### [Supplied material]
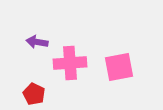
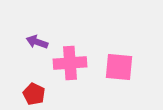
purple arrow: rotated 10 degrees clockwise
pink square: rotated 16 degrees clockwise
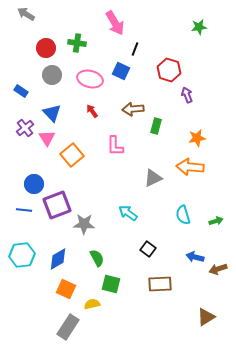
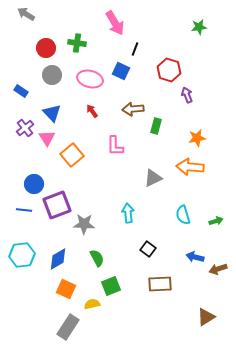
cyan arrow at (128, 213): rotated 48 degrees clockwise
green square at (111, 284): moved 2 px down; rotated 36 degrees counterclockwise
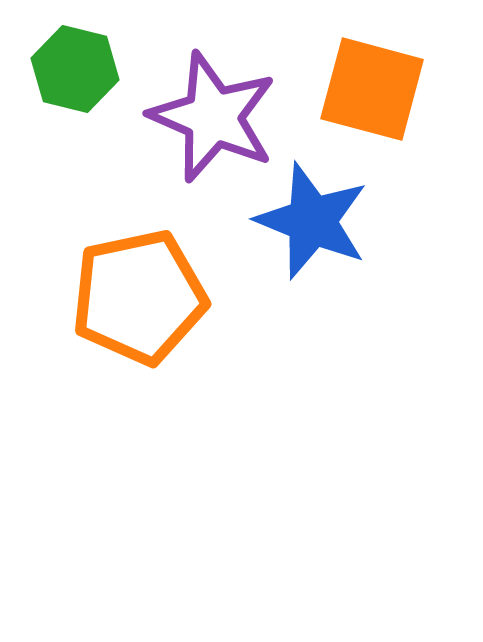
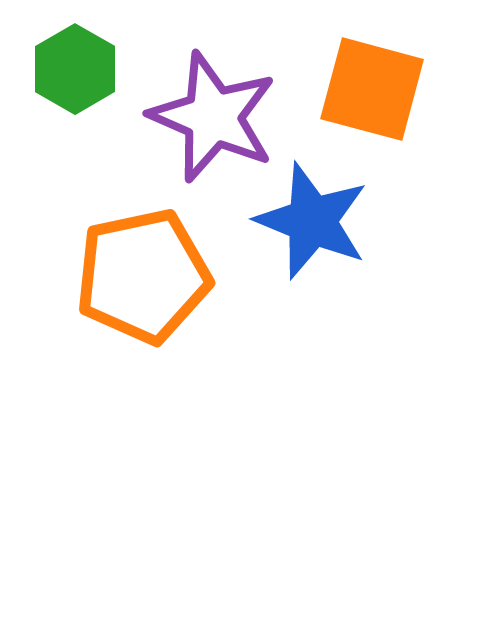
green hexagon: rotated 16 degrees clockwise
orange pentagon: moved 4 px right, 21 px up
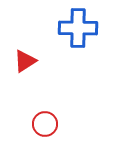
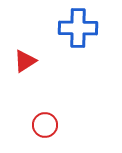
red circle: moved 1 px down
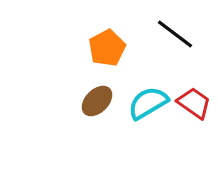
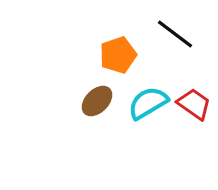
orange pentagon: moved 11 px right, 7 px down; rotated 9 degrees clockwise
red trapezoid: moved 1 px down
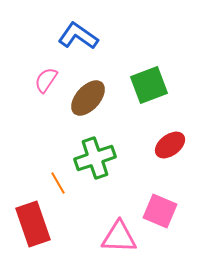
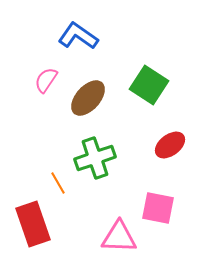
green square: rotated 36 degrees counterclockwise
pink square: moved 2 px left, 3 px up; rotated 12 degrees counterclockwise
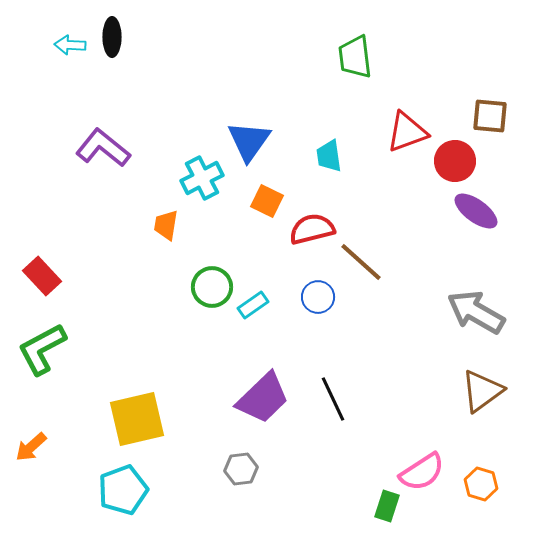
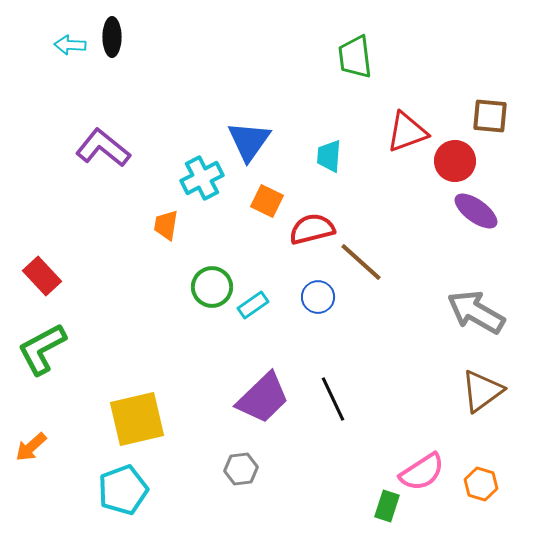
cyan trapezoid: rotated 12 degrees clockwise
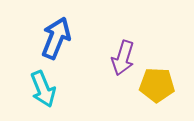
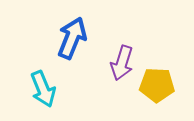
blue arrow: moved 16 px right
purple arrow: moved 1 px left, 5 px down
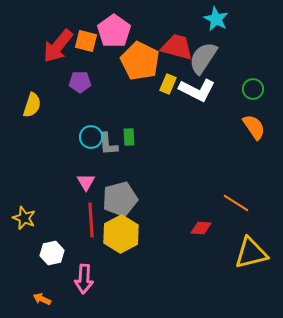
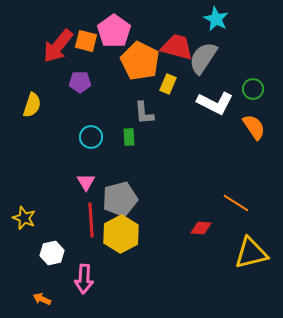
white L-shape: moved 18 px right, 13 px down
gray L-shape: moved 36 px right, 31 px up
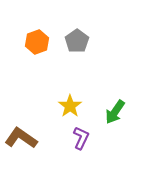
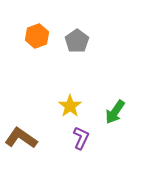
orange hexagon: moved 6 px up
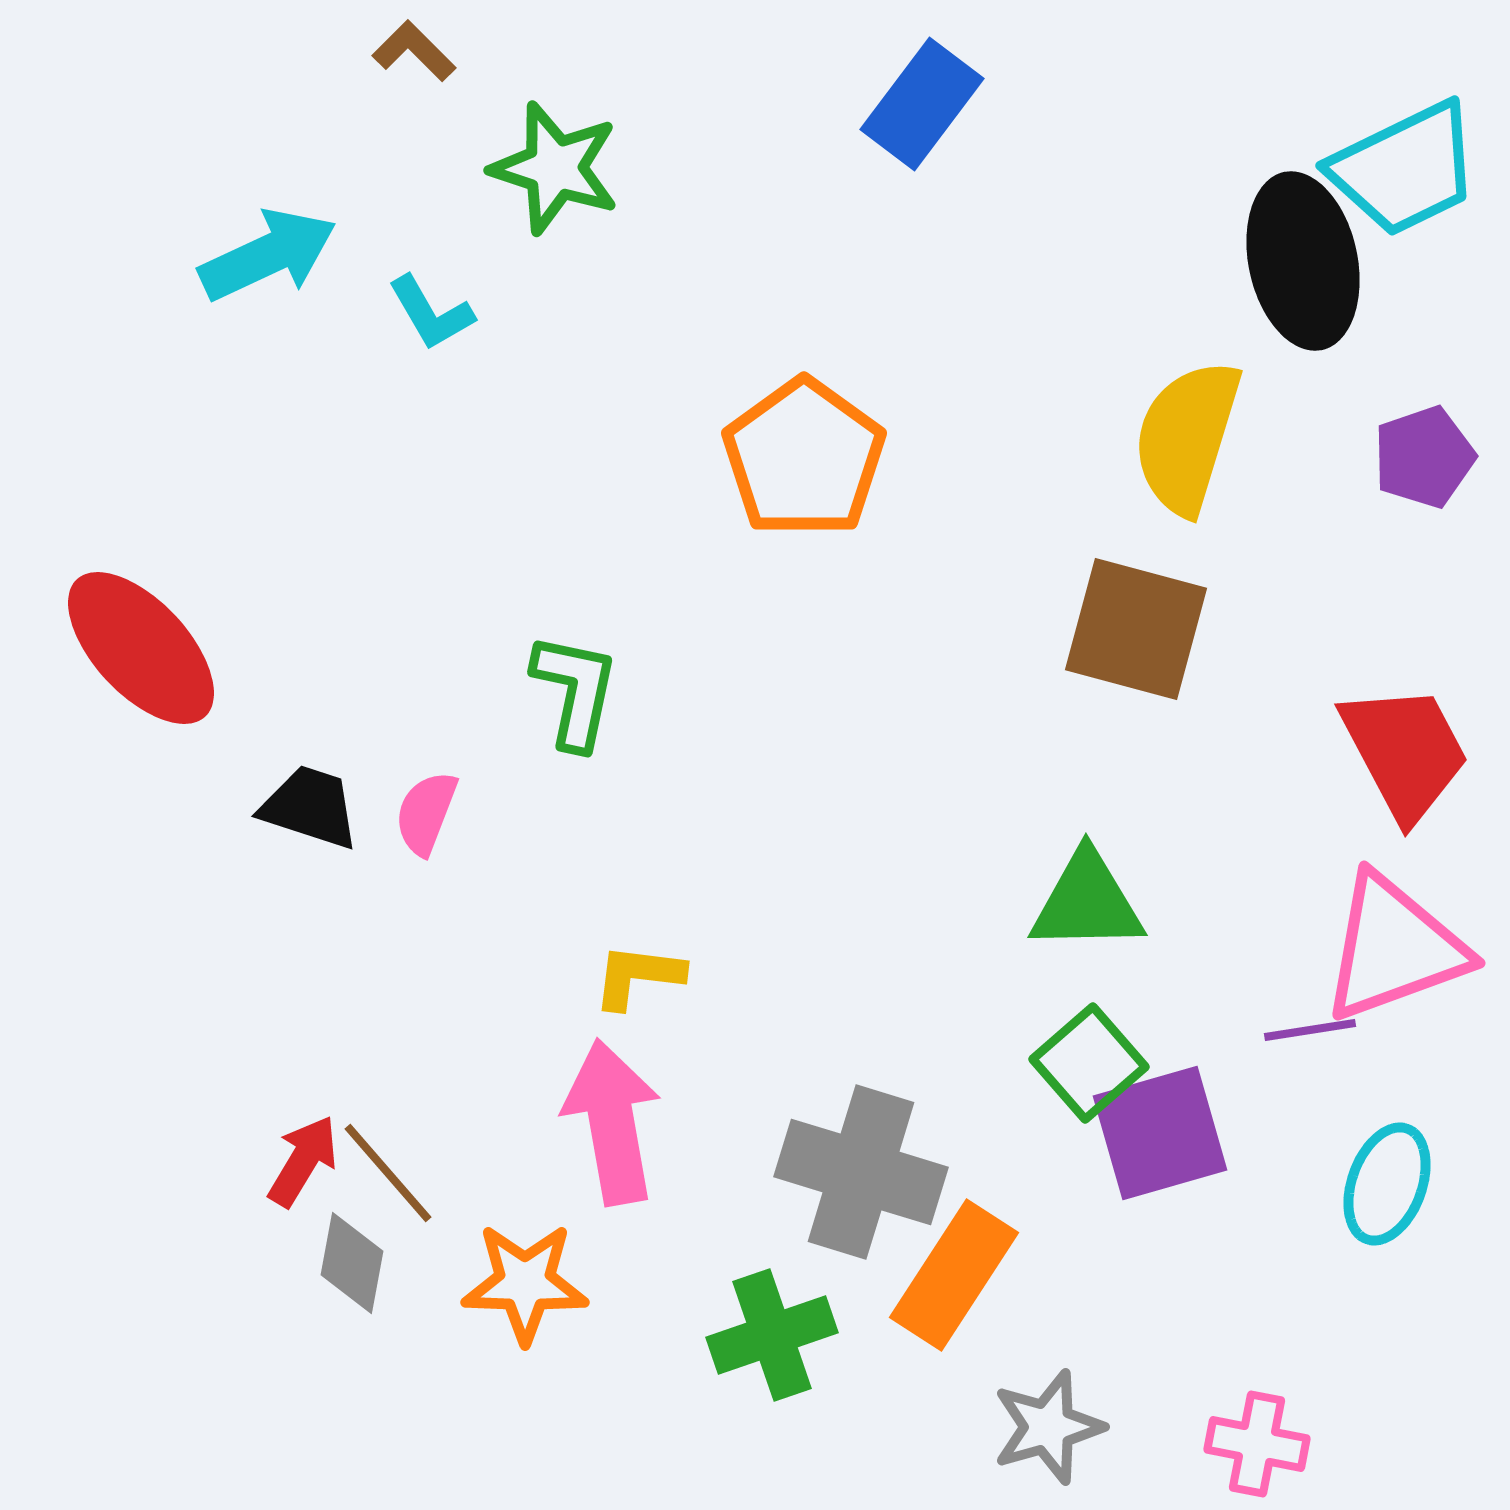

### [What you are asked to do]
When you repeat the data, keep every line exact and drop the images.

### [Solution]
purple arrow: rotated 10 degrees clockwise
pink square: rotated 16 degrees clockwise
cyan arrow at (128, 213): rotated 48 degrees clockwise
green square at (111, 284): moved 2 px down; rotated 36 degrees counterclockwise
green hexagon: rotated 16 degrees clockwise
orange pentagon: moved 4 px right, 21 px up
red circle: moved 1 px down
orange pentagon: moved 11 px right, 7 px down; rotated 9 degrees clockwise
red trapezoid: moved 1 px down
green square: rotated 36 degrees counterclockwise
pink square: moved 2 px left, 3 px up; rotated 12 degrees counterclockwise
cyan trapezoid: rotated 12 degrees clockwise
blue arrow: moved 16 px right
purple arrow: moved 1 px left, 5 px down
white L-shape: moved 18 px right, 13 px down
gray L-shape: moved 36 px right, 31 px up
orange hexagon: moved 6 px up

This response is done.